--- Provided records ---
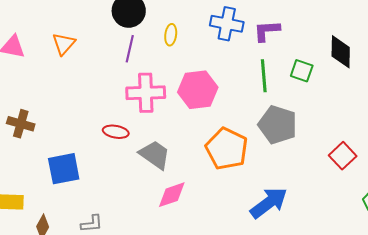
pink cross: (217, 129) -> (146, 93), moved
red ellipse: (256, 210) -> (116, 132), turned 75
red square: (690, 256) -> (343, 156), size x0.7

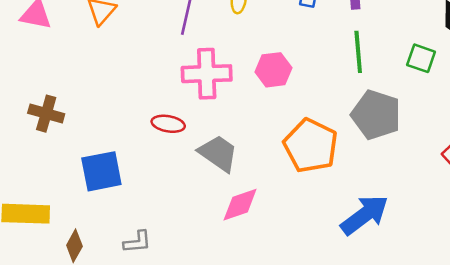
green square: (302, 71) -> (421, 58), moved
pink hexagon: (198, 90) -> (273, 70), size x0.7

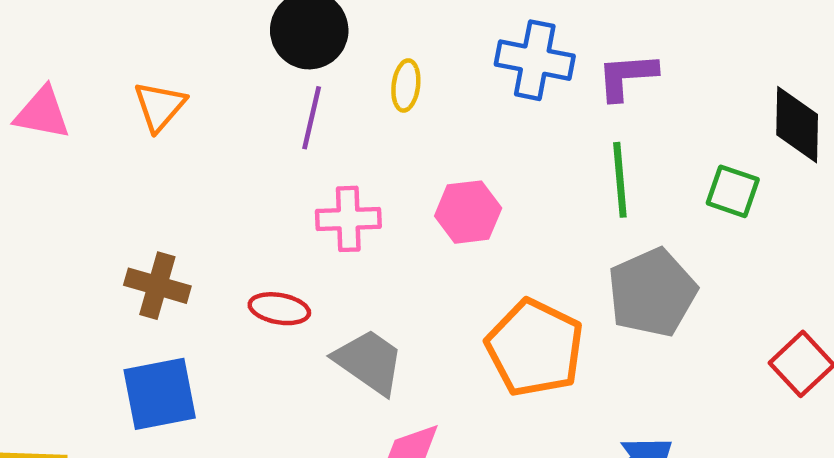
pink cross: (207, 74) -> (348, 219), size x0.7
brown cross: (46, 114) -> (157, 286), moved
gray pentagon: (376, 115) -> (652, 293), turned 30

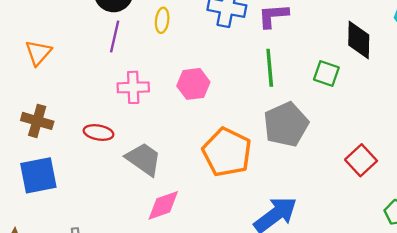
orange triangle: (160, 106) -> (38, 53), moved

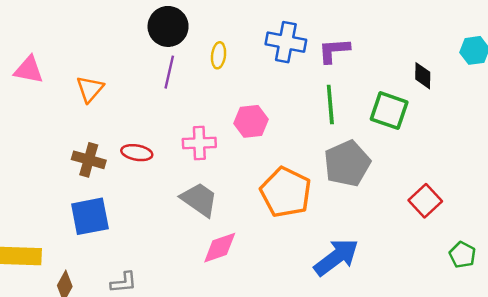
black diamond: (359, 40) -> (423, 76), size x0.7
green square: (326, 74) -> (389, 111), size x1.4
pink cross: (133, 87) -> (199, 143), moved
red ellipse: (98, 132) -> (137, 153), moved

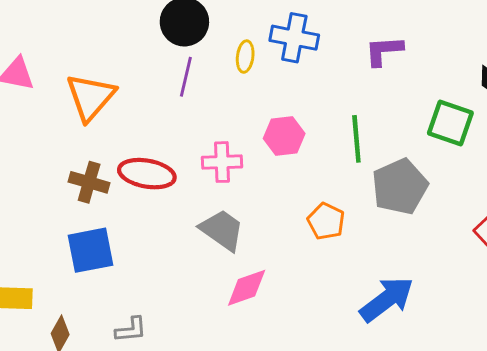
blue cross: (286, 42) -> (294, 38), moved
orange triangle: (90, 89) -> (90, 97), size x1.5
green line: (330, 105) -> (356, 139), moved
red ellipse: (137, 153) -> (147, 174), size x1.5
orange pentagon: (286, 192) -> (326, 221), size x0.6

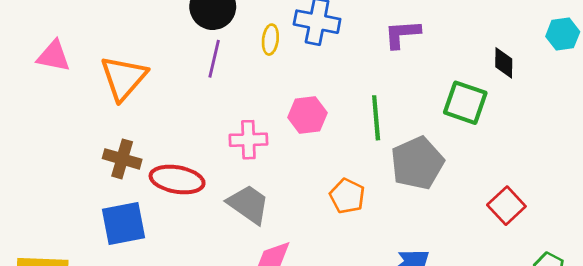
red ellipse: (147, 174) -> (177, 180), moved

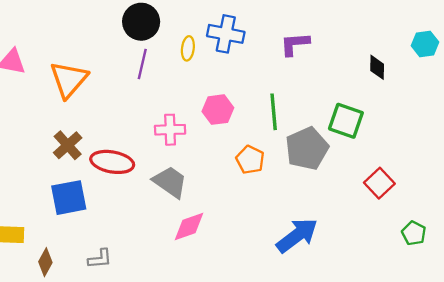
green square: (465, 103) -> (346, 121), moved
brown cross: (122, 159) -> (68, 145), turned 32
orange pentagon: (347, 196) -> (250, 160), moved

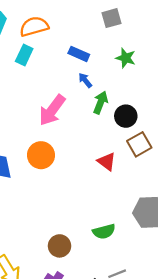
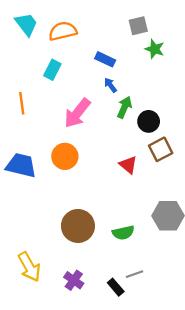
cyan rectangle: (24, 55) -> (52, 70), moved
green star: (126, 58) -> (155, 49), moved
brown circle: (59, 246) -> (78, 226), moved, size x1.5

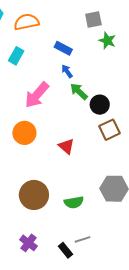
green arrow: (125, 107) -> (79, 91), turned -72
red triangle: (128, 165) -> (66, 146), moved

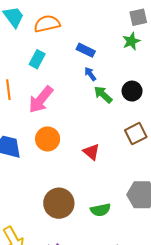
gray square: (93, 19) -> (138, 17), moved
green star: (107, 41) -> (131, 41), turned 30
pink arrow: (37, 95) -> (41, 100), moved
black circle: (100, 105) -> (132, 91), moved

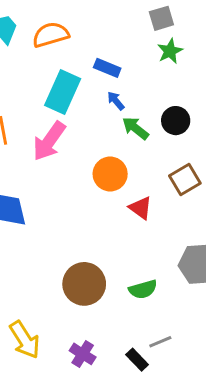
gray square: (138, 17) -> (161, 18), moved
cyan rectangle: (37, 59) -> (63, 92), moved, size x1.6
orange circle: (48, 139) -> (110, 174), moved
red triangle: (91, 152) -> (141, 208), moved

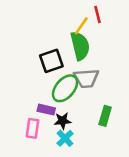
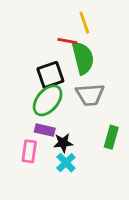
red line: (98, 15) -> (67, 41), moved, turned -66
yellow line: (81, 26) -> (84, 23), moved, turned -54
green ellipse: (65, 88) -> (48, 100), moved

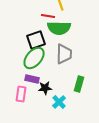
green semicircle: (83, 58) -> (59, 28), turned 105
gray trapezoid: (90, 95) -> (64, 54), turned -85
cyan cross: (66, 163) -> (59, 102), moved

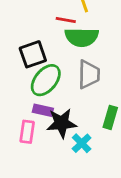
black square: (36, 40) -> (33, 54), moved
black star: (45, 88) -> (62, 123), size x1.5

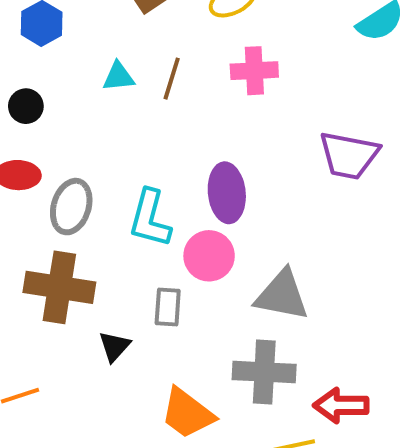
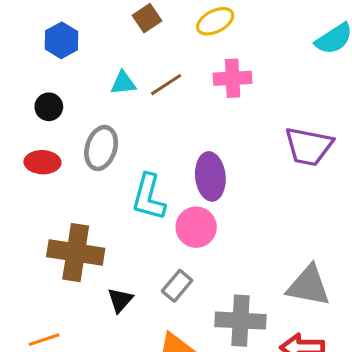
brown line: (172, 79) -> (166, 85), turned 40
gray ellipse: (71, 207) -> (101, 148), moved
gray triangle: (282, 295) -> (309, 286), moved
gray rectangle: (168, 307) -> (177, 286), moved, turned 36

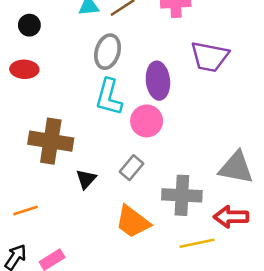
purple trapezoid: (309, 146) -> (210, 57), moved
gray ellipse: (101, 148) -> (108, 52), moved

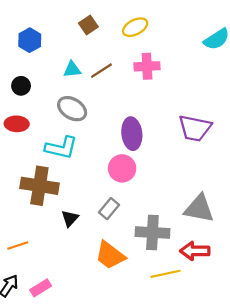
gray ellipse: (108, 52) -> (72, 109), moved, turned -76
purple trapezoid: (210, 57) -> (195, 128), moved
cyan L-shape: (109, 97) -> (61, 148), moved, turned -92

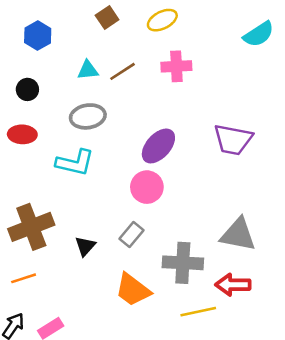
gray ellipse: (72, 109) -> (88, 116), turned -40
purple ellipse: (132, 134) -> (158, 146), turned 48
brown cross: (39, 186) -> (31, 227), moved, turned -30

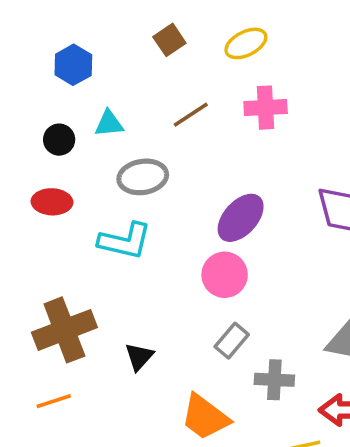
cyan triangle: (88, 70) -> (109, 124), moved
gray rectangle: (131, 235) -> (232, 341), moved
gray cross: (183, 263) -> (274, 380), size x0.7

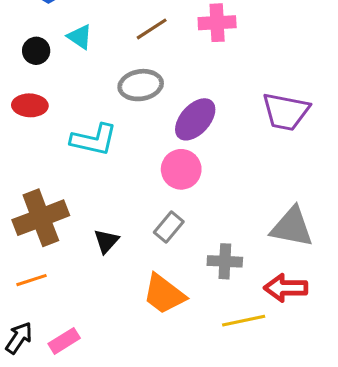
cyan triangle: (109, 124) -> (80, 37), turned 40
gray ellipse: (143, 177) -> (141, 85), moved
gray rectangle: (232, 341) -> (169, 227), moved

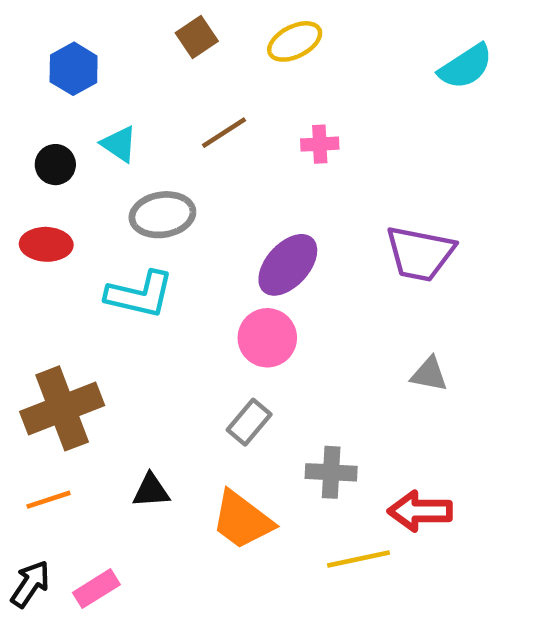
pink cross: (217, 23) -> (320, 144), moved, size x0.7
gray ellipse: (141, 85) -> (162, 215), moved
gray triangle: (292, 227) -> (429, 374), moved, size x0.6
black triangle: (106, 241) -> (151, 491), moved, turned 44

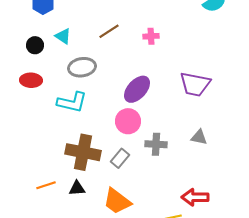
brown cross: (62, 408) -> (83, 152), moved, turned 32
gray cross: (331, 472) -> (156, 144), moved
orange line: (48, 500) -> (46, 185), moved

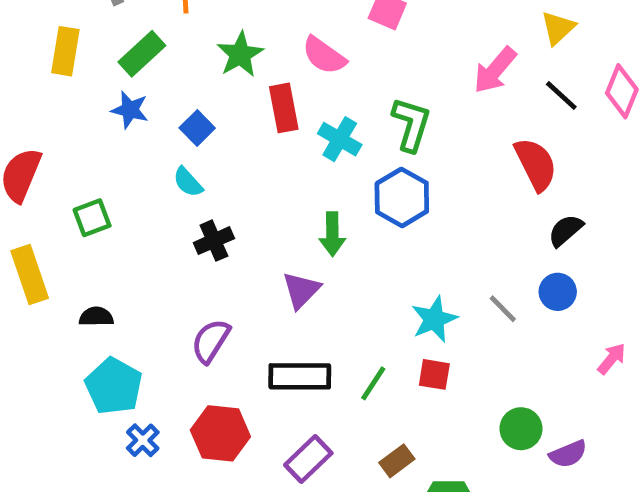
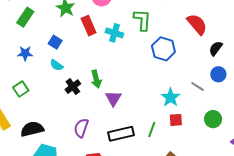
blue star: (130, 110) -> (25, 53), moved
blue hexagon: (402, 197) -> (163, 49), moved
green arrow: (332, 234) -> (96, 79), moved
black semicircle: (96, 317) -> (32, 129), size x1.6
green circle: (521, 429) -> (213, 119), moved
---
What you should do: From the line containing "black diamond: (359, 40)" through the line containing "green square: (465, 103) -> (346, 121), moved", copy every line above exactly, without pictures.

Result of the exercise:
black diamond: (359, 40) -> (423, 76), size x0.7
green square: (326, 74) -> (389, 111), size x1.4
pink cross: (133, 87) -> (199, 143), moved
red ellipse: (98, 132) -> (137, 153), moved

blue cross: (286, 42) -> (294, 38), moved
orange triangle: (90, 89) -> (90, 97), size x1.5
green line: (330, 105) -> (356, 139), moved
red ellipse: (137, 153) -> (147, 174), size x1.5
orange pentagon: (286, 192) -> (326, 221), size x0.6

red ellipse: (147, 174) -> (177, 180), moved

green square: (465, 103) -> (346, 121), moved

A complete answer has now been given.